*** Opening RECORDS TO PROCESS ***
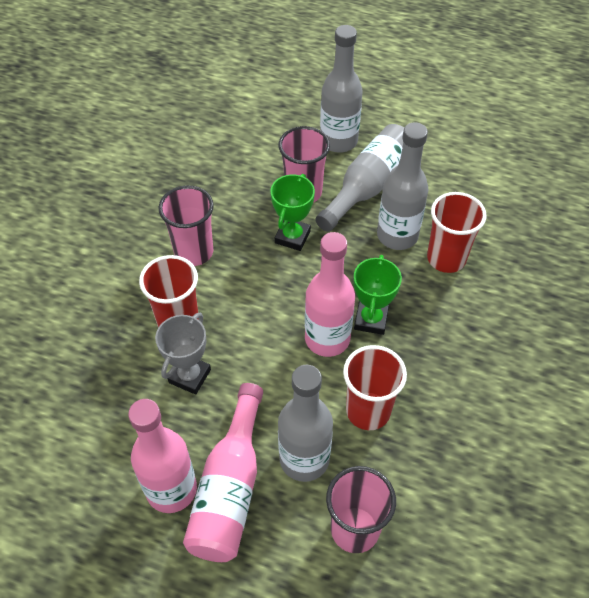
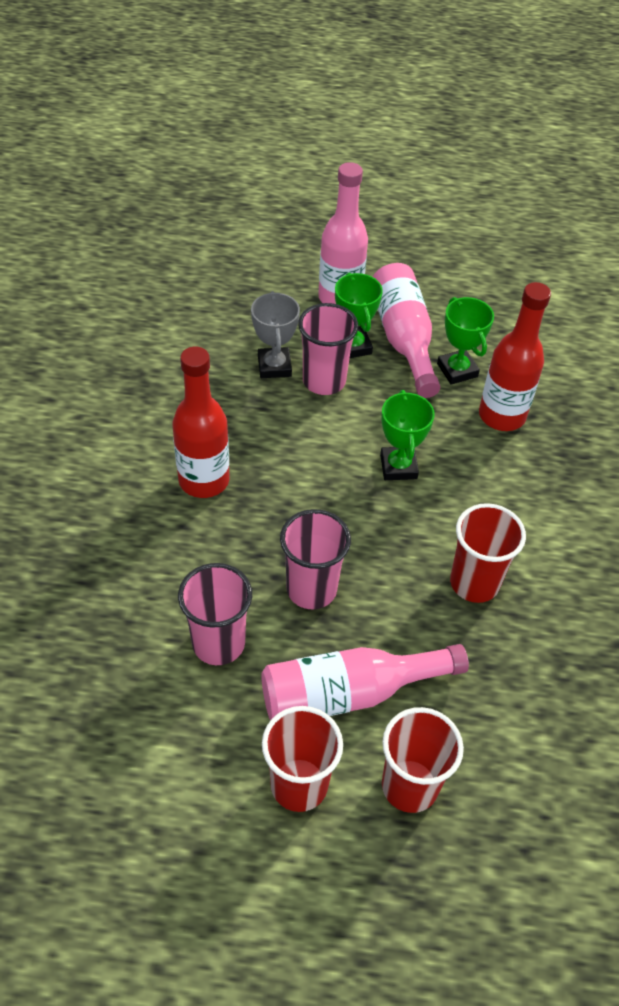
green trophy: 2 -> 3
grey bottle: 4 -> 0
red bottle: 0 -> 2

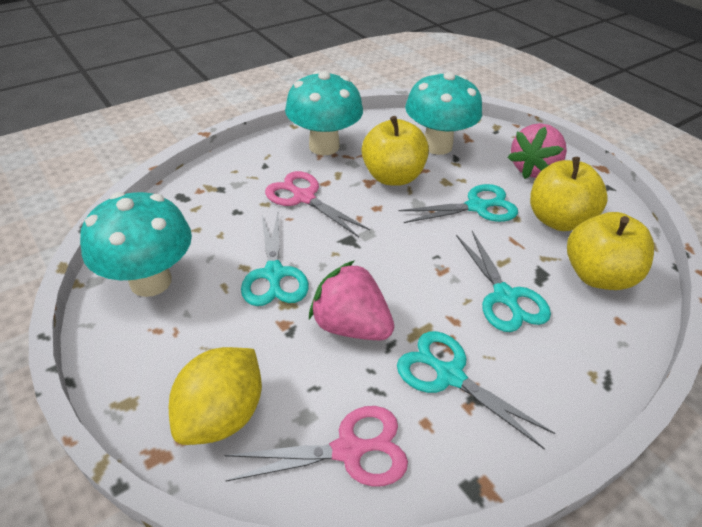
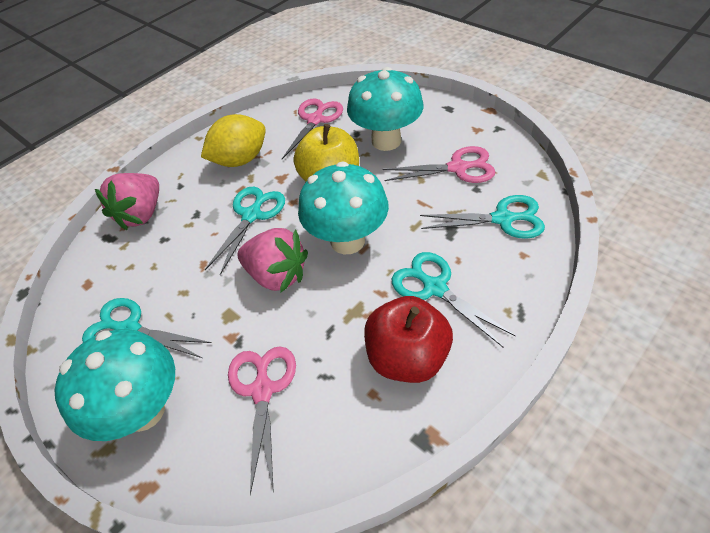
pink scissors: 2 -> 3
red apple: 0 -> 1
yellow apple: 3 -> 1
*** Closing RECORDS TO PROCESS ***
#### INSTRUCTIONS FOR THE TASK
Your task is an exact transcription of all the data, minus the pictures.

#### SOLUTION BELOW
green trophy: 2 -> 3
grey bottle: 4 -> 0
red bottle: 0 -> 2

pink scissors: 2 -> 3
red apple: 0 -> 1
yellow apple: 3 -> 1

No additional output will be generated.